*** Given data Section Begins ***
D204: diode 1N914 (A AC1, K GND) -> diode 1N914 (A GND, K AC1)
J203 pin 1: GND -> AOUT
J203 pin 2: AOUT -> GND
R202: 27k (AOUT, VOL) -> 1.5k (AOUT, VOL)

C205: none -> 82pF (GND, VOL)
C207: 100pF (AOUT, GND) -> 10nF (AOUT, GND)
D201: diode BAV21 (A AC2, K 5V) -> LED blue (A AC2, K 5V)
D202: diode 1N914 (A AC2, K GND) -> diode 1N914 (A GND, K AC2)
*** Given data Section Ends ***
*** Given data Section Begins ***
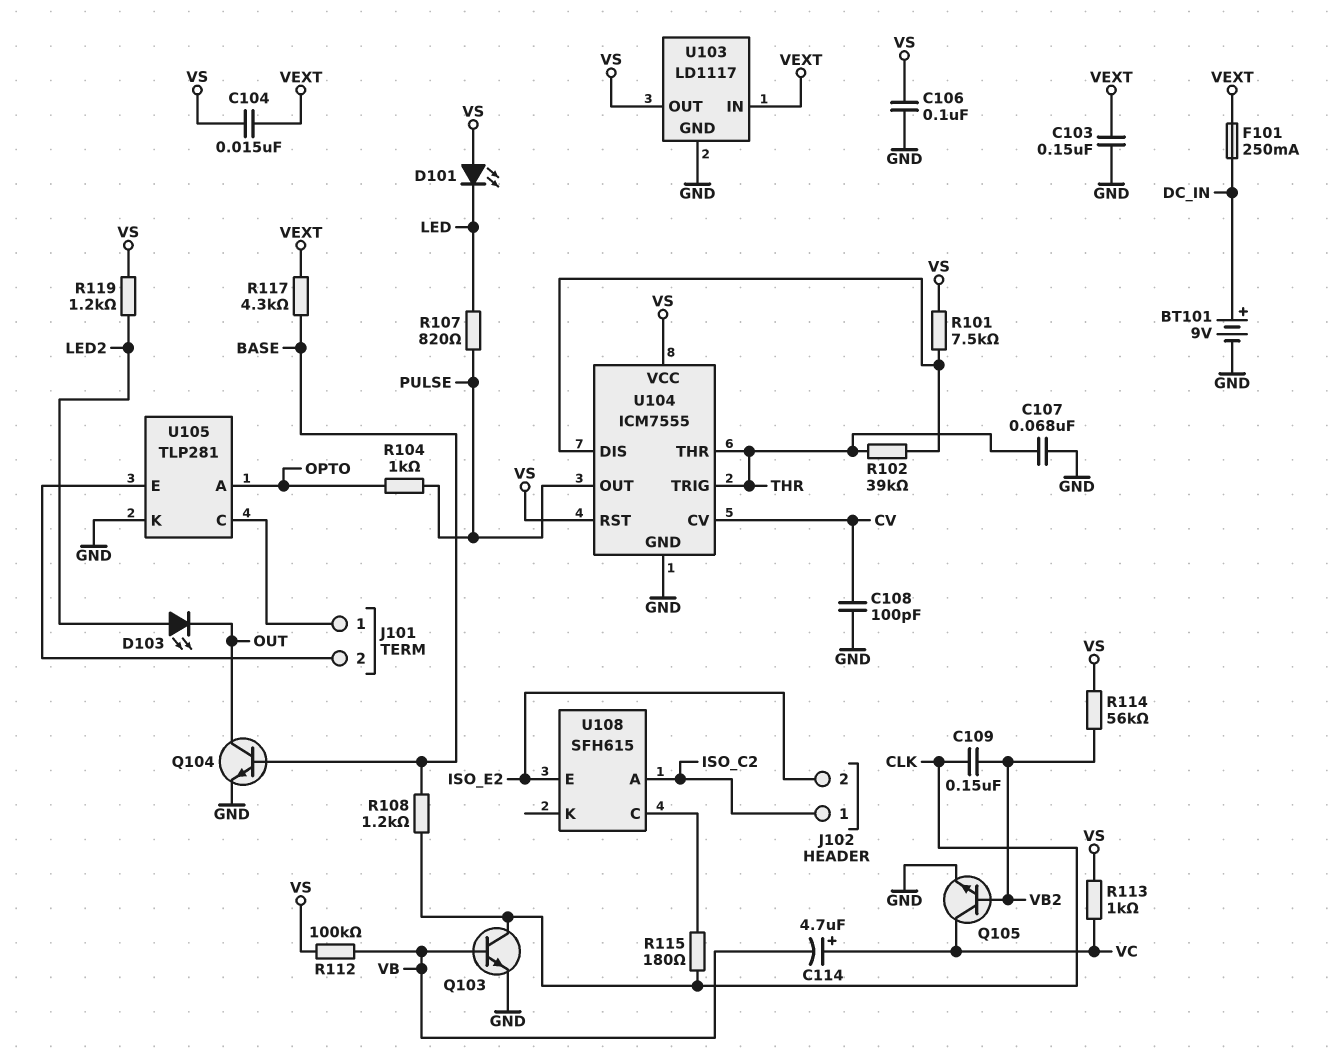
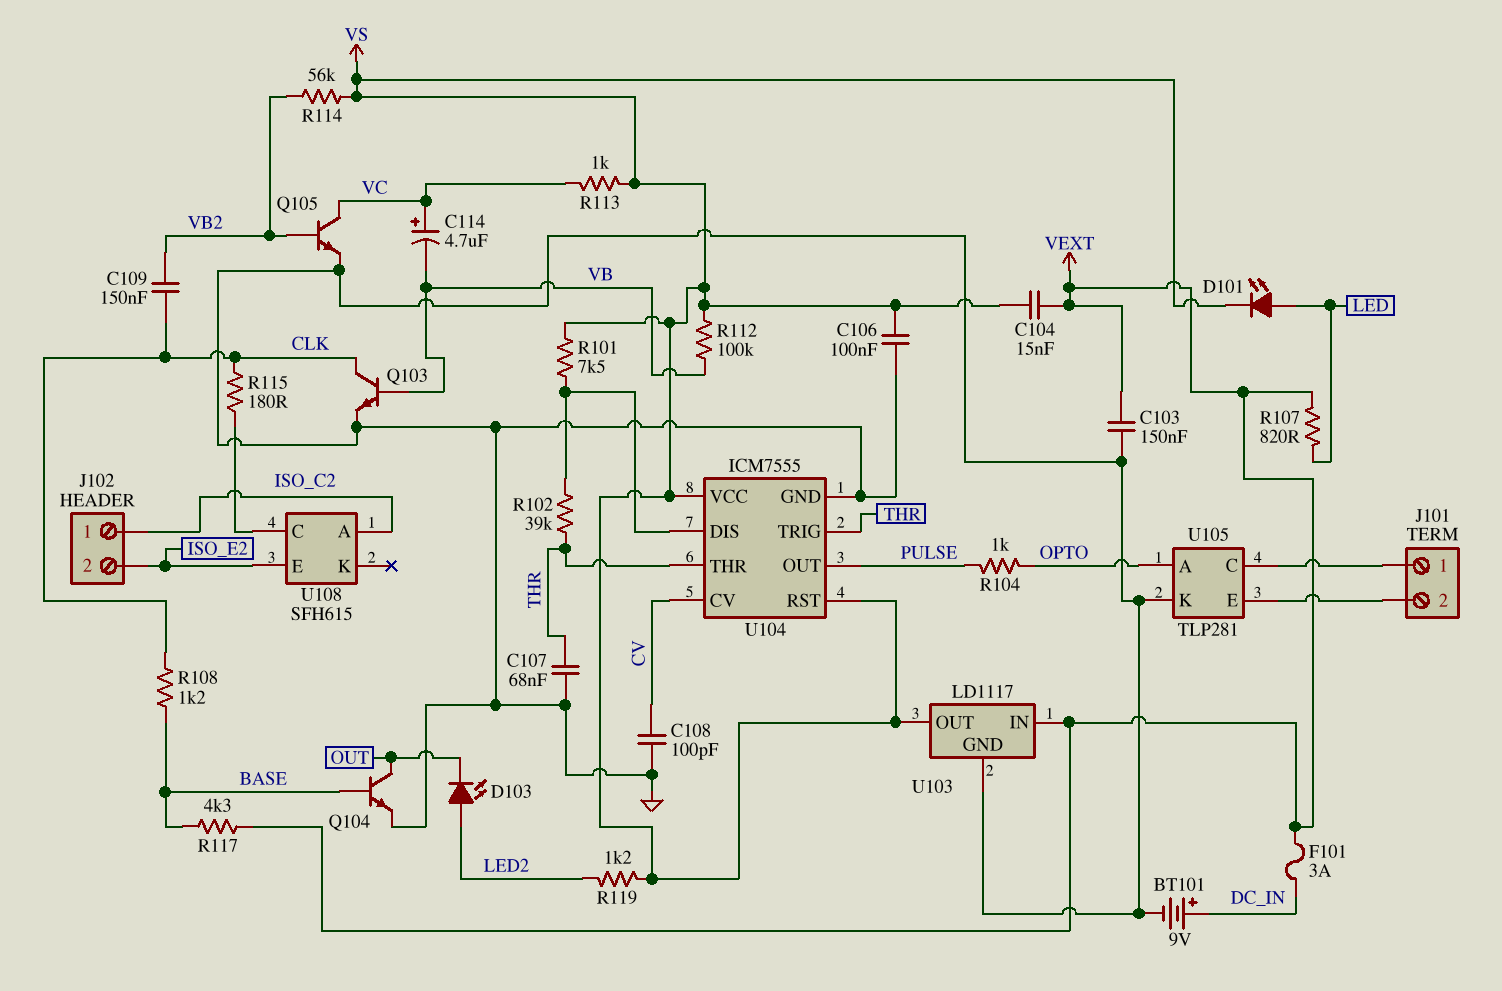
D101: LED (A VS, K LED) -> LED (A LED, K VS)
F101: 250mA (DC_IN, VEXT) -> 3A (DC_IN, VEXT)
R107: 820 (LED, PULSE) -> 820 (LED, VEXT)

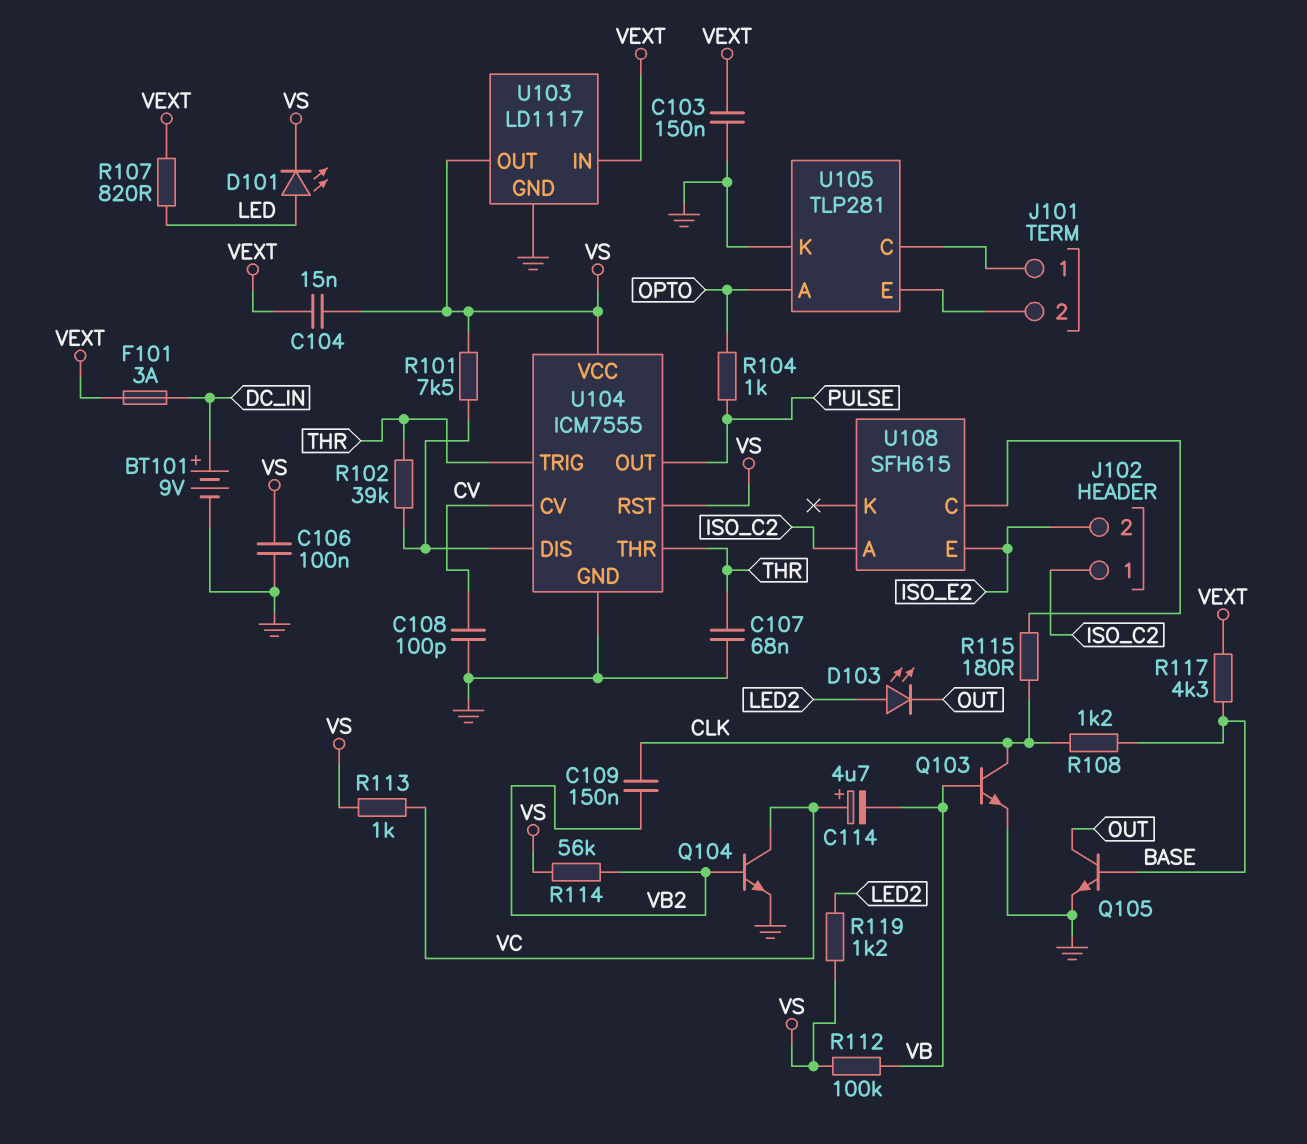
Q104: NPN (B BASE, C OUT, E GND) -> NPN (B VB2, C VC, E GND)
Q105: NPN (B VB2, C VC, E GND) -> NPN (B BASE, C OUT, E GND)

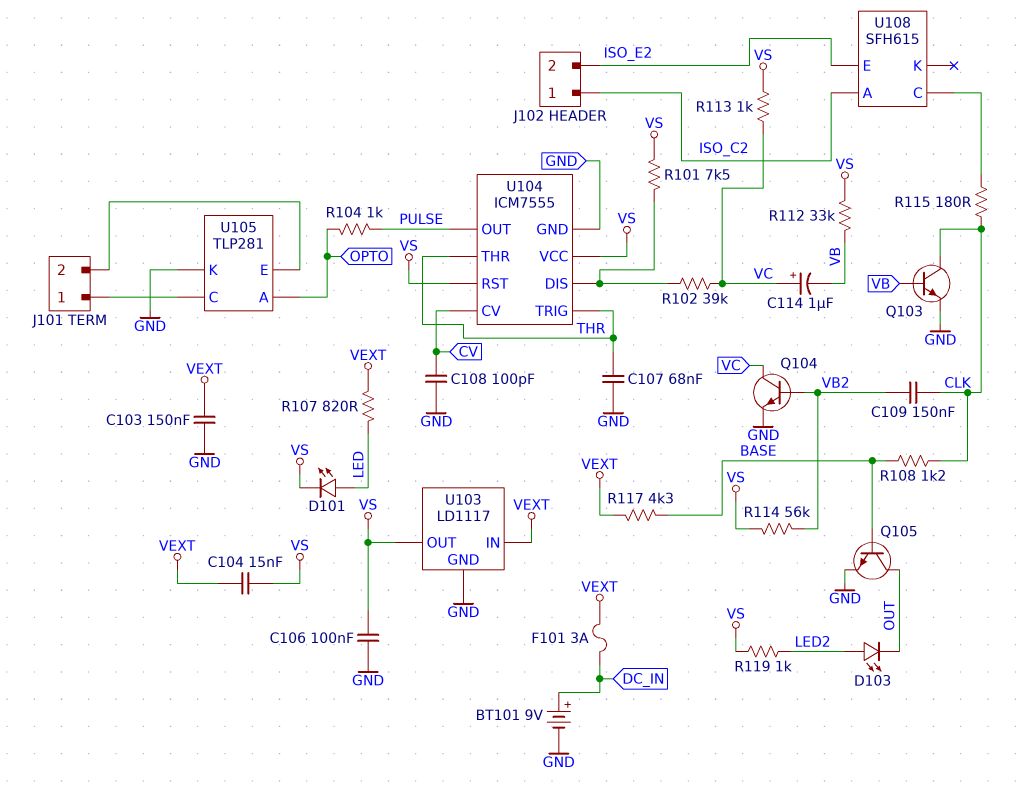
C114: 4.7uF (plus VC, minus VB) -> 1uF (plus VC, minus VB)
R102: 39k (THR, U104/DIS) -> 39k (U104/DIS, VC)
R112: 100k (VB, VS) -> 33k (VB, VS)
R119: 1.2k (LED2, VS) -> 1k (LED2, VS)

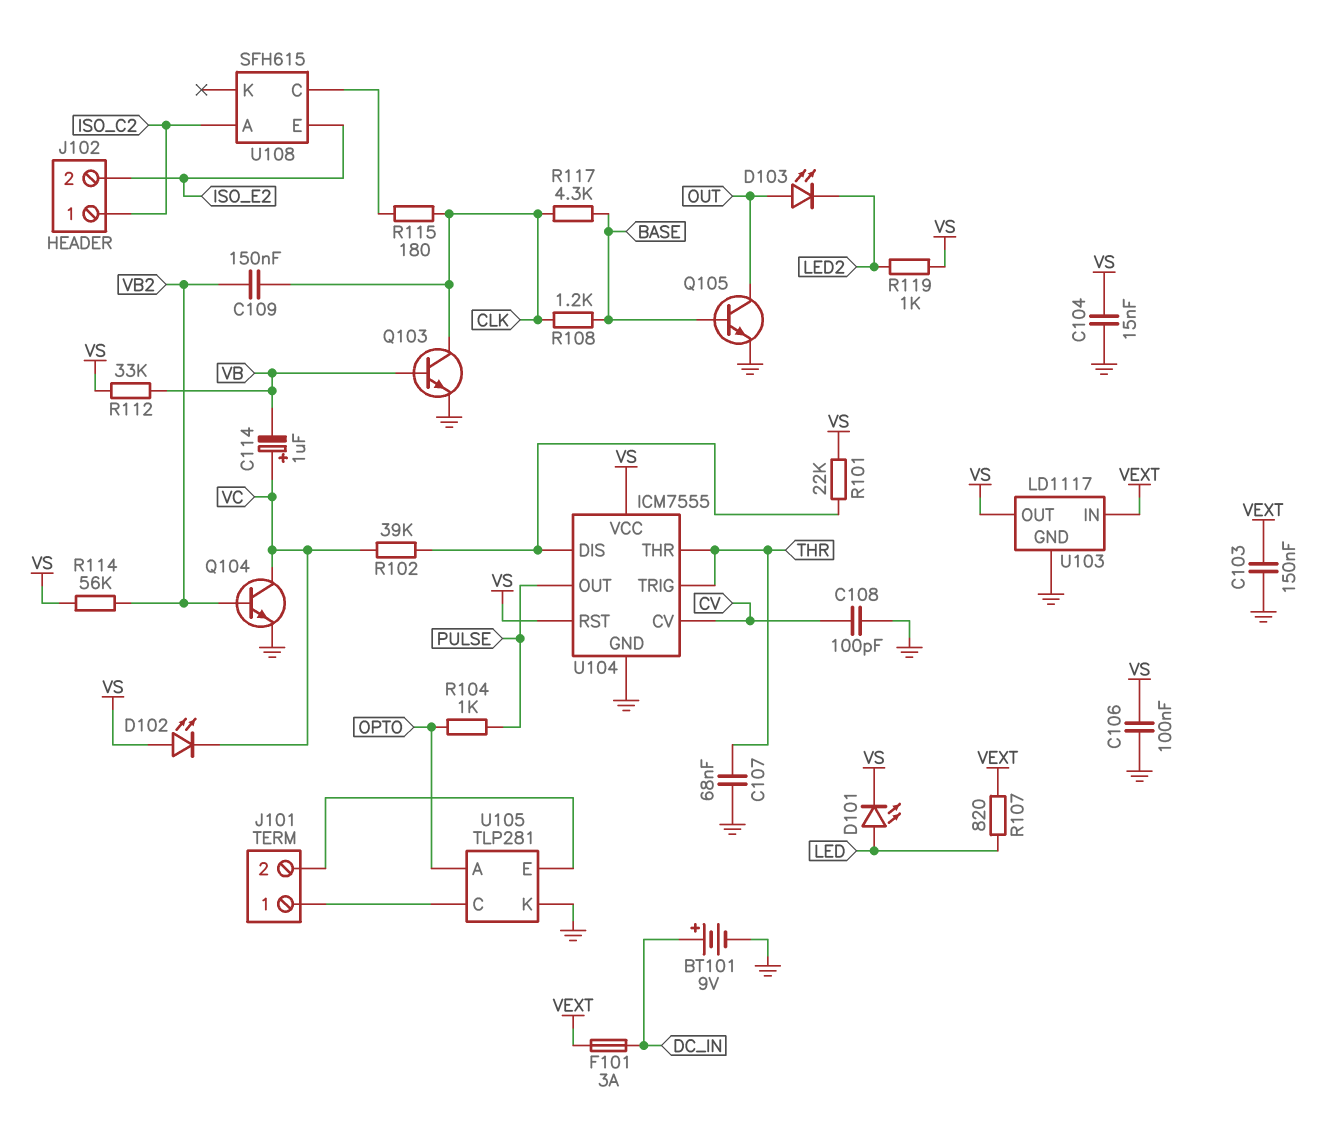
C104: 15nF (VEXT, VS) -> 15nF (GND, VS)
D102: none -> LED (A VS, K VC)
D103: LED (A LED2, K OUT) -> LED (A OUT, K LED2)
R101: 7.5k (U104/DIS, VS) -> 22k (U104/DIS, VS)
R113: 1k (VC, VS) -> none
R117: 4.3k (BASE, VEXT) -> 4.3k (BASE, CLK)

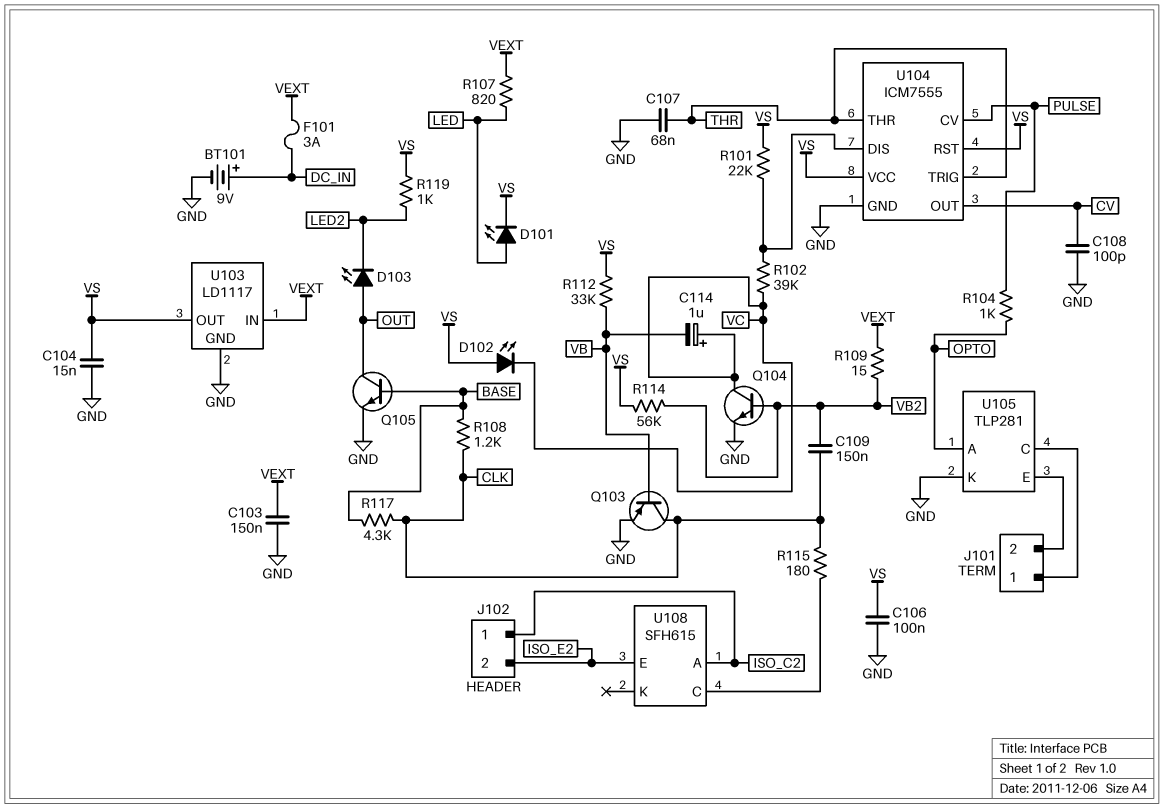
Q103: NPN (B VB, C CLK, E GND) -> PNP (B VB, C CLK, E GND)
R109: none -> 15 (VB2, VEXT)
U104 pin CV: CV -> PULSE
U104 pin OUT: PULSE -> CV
*** Given data Section Ends ***
Task objective: Look above for the line with "J203 pin 1: GND -> AOUT" and the line with "D202: diode 1N914", and reproduce exactly those two lines plus every line between, nothing more.

Solution for this task:
J203 pin 1: GND -> AOUT
J203 pin 2: AOUT -> GND
R202: 27k (AOUT, VOL) -> 1.5k (AOUT, VOL)

C205: none -> 82pF (GND, VOL)
C207: 100pF (AOUT, GND) -> 10nF (AOUT, GND)
D201: diode BAV21 (A AC2, K 5V) -> LED blue (A AC2, K 5V)
D202: diode 1N914 (A AC2, K GND) -> diode 1N914 (A GND, K AC2)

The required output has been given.